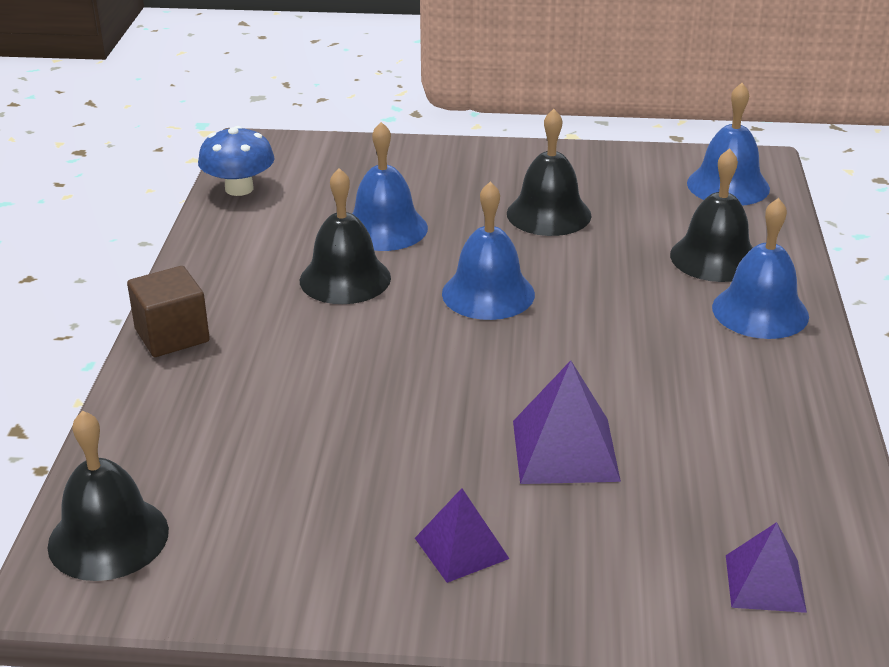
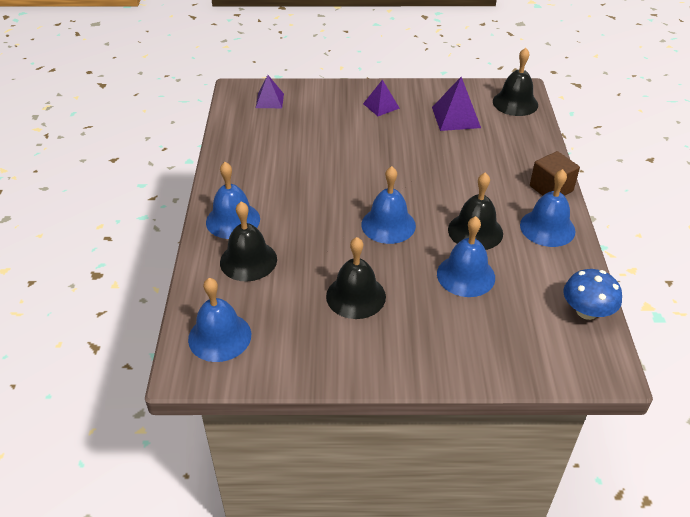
camera: 175 degrees right, 10 degrees up
(223, 278) = (547, 228): none -> blue bell
(565, 450) = (342, 142): purple pyramid -> purple pyramid (456, 117)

The task
Return the lines beginning at the one that contains "(223, 278) = (547, 228): none -> blue bell" and continuing through the last line of the data, exactly as they stand and without any others.

Problem solution
(223, 278) = (547, 228): none -> blue bell
(565, 450) = (342, 142): purple pyramid -> purple pyramid (456, 117)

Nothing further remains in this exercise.